## How to complete this task:
Reproduce exactly, from the line containing "Q1: PNP S8550", every line down to the end of the data below.

## Exercise inputs:
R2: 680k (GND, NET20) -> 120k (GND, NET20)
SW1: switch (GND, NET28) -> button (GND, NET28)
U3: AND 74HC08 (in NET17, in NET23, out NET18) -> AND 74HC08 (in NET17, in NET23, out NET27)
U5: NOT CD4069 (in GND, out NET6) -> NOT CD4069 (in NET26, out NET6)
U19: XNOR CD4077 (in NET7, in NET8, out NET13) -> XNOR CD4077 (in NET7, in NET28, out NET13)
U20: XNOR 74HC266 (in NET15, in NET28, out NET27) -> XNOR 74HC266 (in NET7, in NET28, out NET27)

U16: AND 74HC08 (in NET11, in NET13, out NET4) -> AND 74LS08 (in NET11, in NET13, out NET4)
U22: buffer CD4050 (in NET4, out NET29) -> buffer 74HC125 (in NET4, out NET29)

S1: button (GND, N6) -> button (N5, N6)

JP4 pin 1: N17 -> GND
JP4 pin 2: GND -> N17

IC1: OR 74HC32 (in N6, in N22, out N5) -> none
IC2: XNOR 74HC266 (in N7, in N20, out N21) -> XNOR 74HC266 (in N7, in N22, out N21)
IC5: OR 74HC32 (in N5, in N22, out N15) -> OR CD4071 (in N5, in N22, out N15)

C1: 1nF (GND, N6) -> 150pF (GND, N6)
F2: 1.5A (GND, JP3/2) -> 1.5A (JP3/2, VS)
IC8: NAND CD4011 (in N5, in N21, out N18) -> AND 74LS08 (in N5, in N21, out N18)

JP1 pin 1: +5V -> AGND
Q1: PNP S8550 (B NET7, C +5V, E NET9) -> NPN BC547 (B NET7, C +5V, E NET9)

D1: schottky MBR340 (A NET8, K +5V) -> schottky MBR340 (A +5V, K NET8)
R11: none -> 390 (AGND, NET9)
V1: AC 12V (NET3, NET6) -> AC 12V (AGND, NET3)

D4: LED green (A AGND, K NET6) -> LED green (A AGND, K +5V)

## Solution for this problem:
Q1: PNP S8550 (B NET7, C +5V, E NET9) -> NPN BC547 (B NET7, C +5V, E NET9)

D1: schottky MBR340 (A NET8, K +5V) -> schottky MBR340 (A +5V, K NET8)
R11: none -> 390 (AGND, NET9)
V1: AC 12V (NET3, NET6) -> AC 12V (AGND, NET3)

D4: LED green (A AGND, K NET6) -> LED green (A AGND, K +5V)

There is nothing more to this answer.